>>>

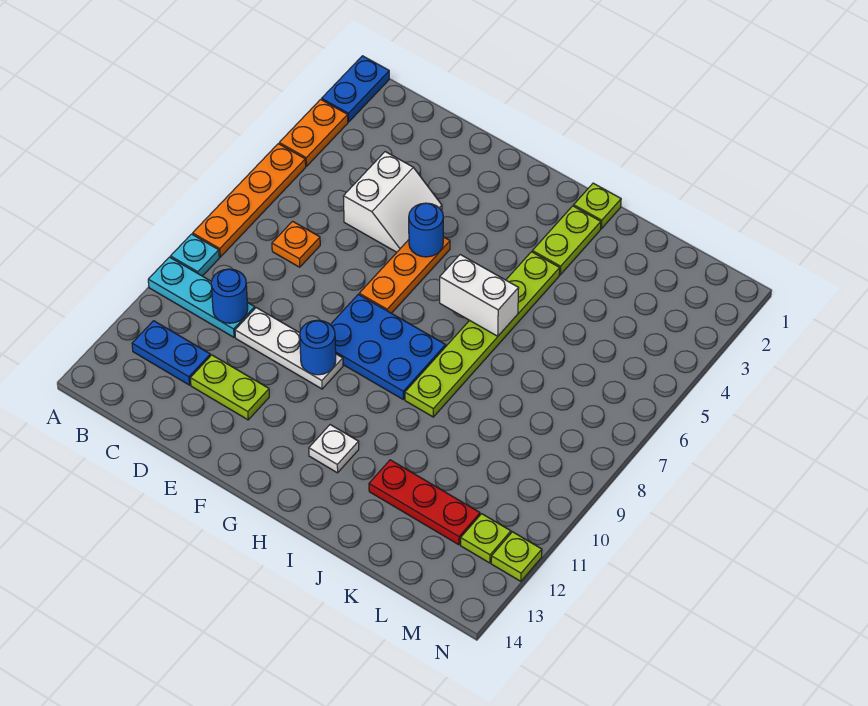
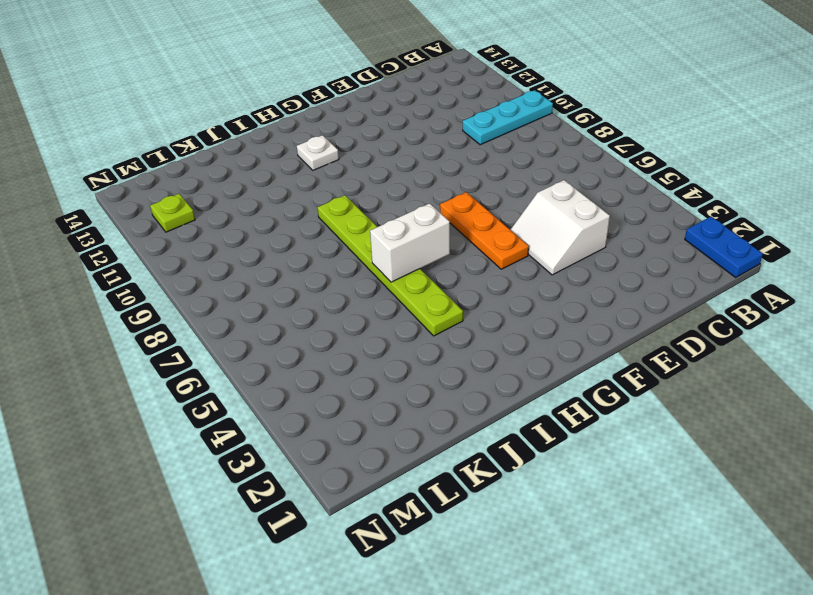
none -> orange plate A3:A4 level 1
none -> orange plate A5:A8 level 1
none -> cyan plate A9 level 1

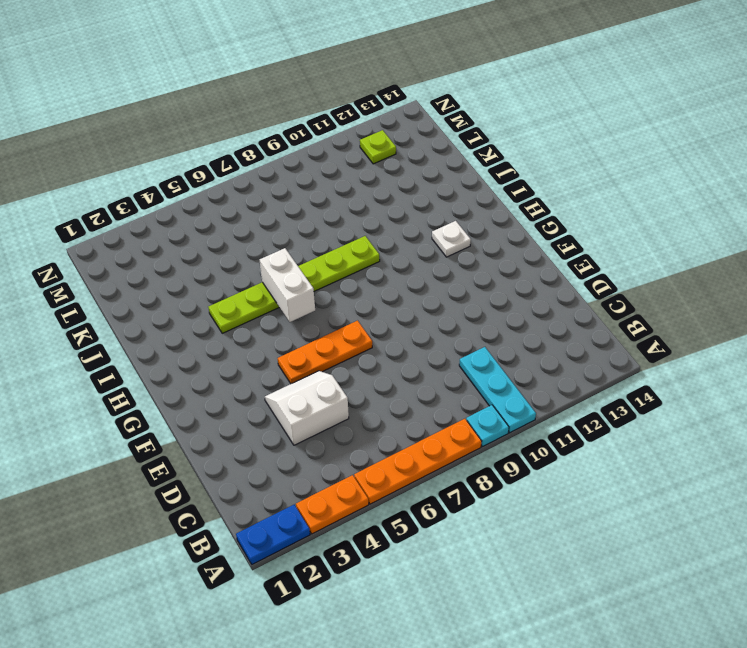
none -> blue plate B12:C12 level 1
none -> orange plate C7 level 1
none -> white plate D10:F10 level 1

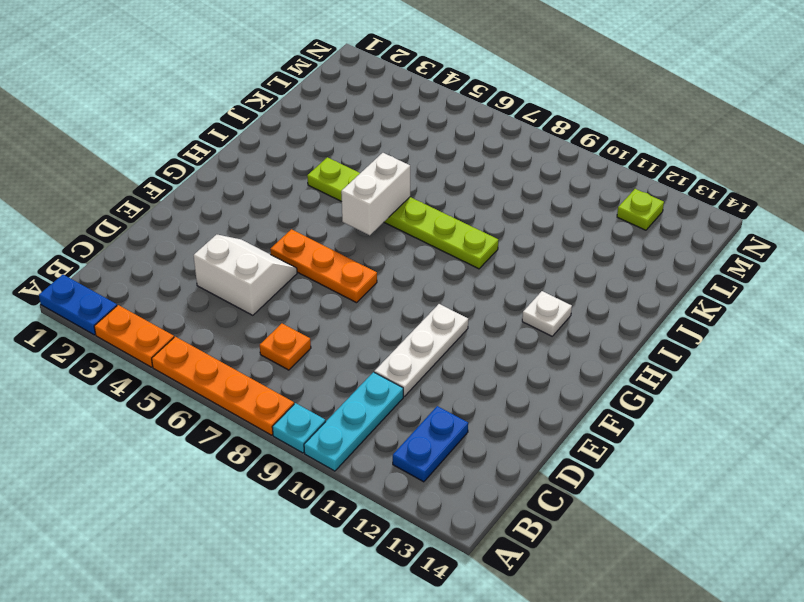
none -> lime plate D12:E12 level 1
none -> blue plate F8:H9 level 1
none -> lime plate I1 level 1

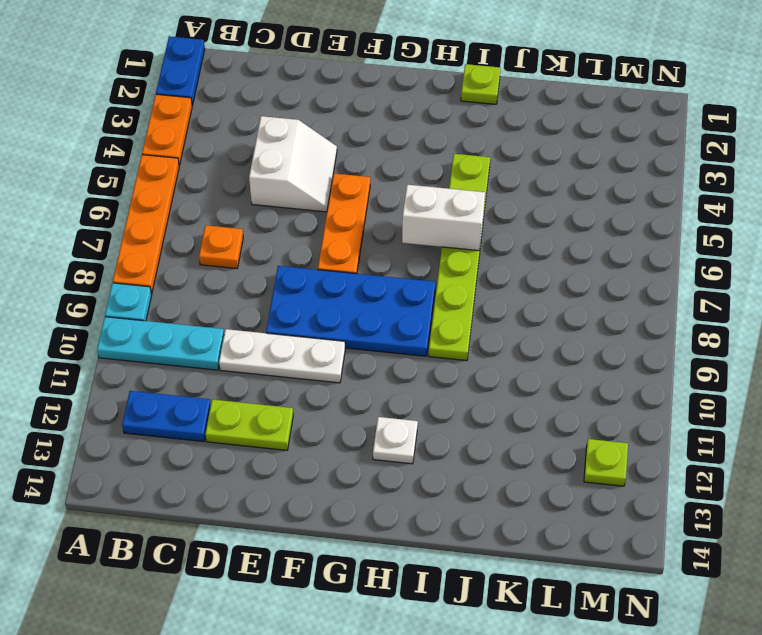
blue plate E8:H9 level 1 -> blue plate F8:H9 level 1
none -> lime plate I2:I3 level 1
none -> red plate J12:L12 level 1
none -> lime plate N12 level 1

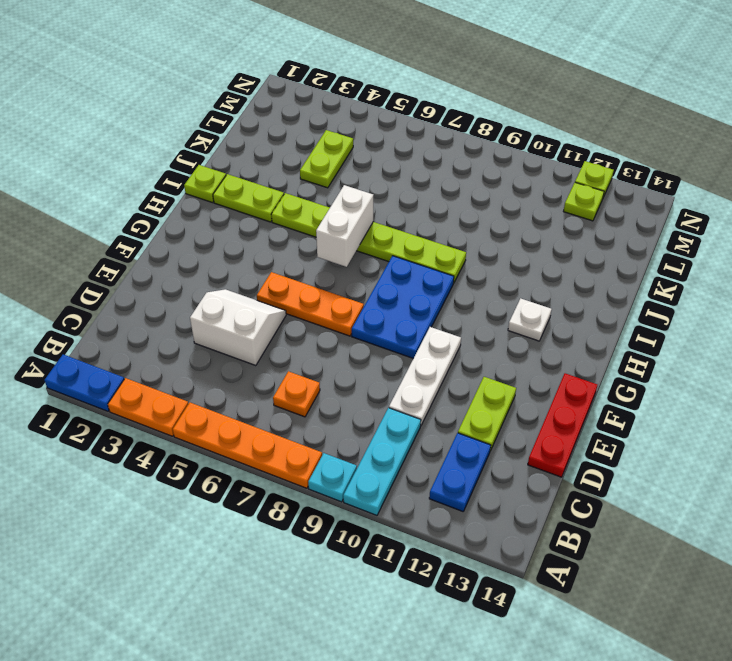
red plate D14:F14 level 1 -> red plate J12:L12 level 1
lime plate K4:L4 level 1 -> none
none -> blue round brick C10 level 2
none -> blue round brick F5 level 2
none -> blue round brick F10 level 2

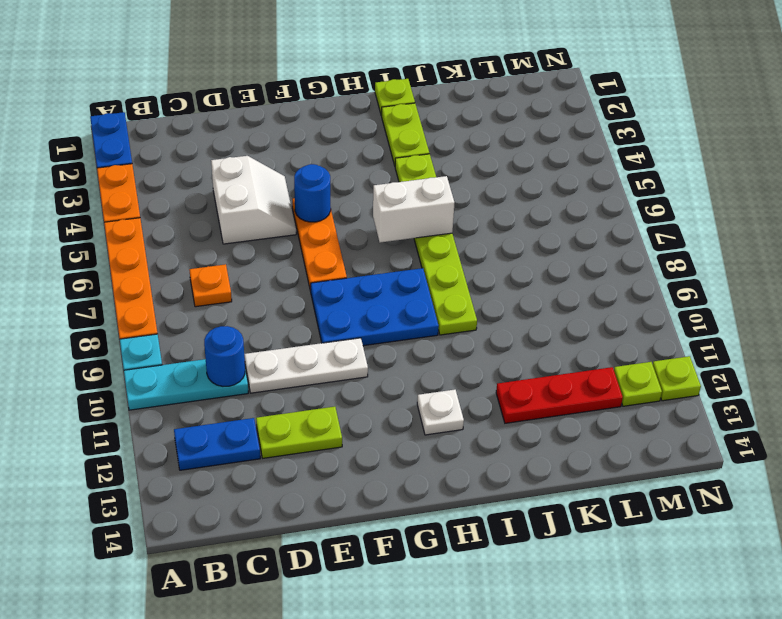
none -> blue round brick F10 level 2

<<<

# REQUIRED ACTION
The required output is each record above, reproduced exactly, without its pictures.

# OUTPUT OF THE EXERCISE
none -> orange plate A3:A4 level 1
none -> orange plate A5:A8 level 1
none -> cyan plate A9 level 1

none -> blue plate B12:C12 level 1
none -> orange plate C7 level 1
none -> white plate D10:F10 level 1

none -> lime plate D12:E12 level 1
none -> blue plate F8:H9 level 1
none -> lime plate I1 level 1

blue plate E8:H9 level 1 -> blue plate F8:H9 level 1
none -> lime plate I2:I3 level 1
none -> red plate J12:L12 level 1
none -> lime plate N12 level 1

red plate D14:F14 level 1 -> red plate J12:L12 level 1
lime plate K4:L4 level 1 -> none
none -> blue round brick C10 level 2
none -> blue round brick F5 level 2
none -> blue round brick F10 level 2

none -> blue round brick F10 level 2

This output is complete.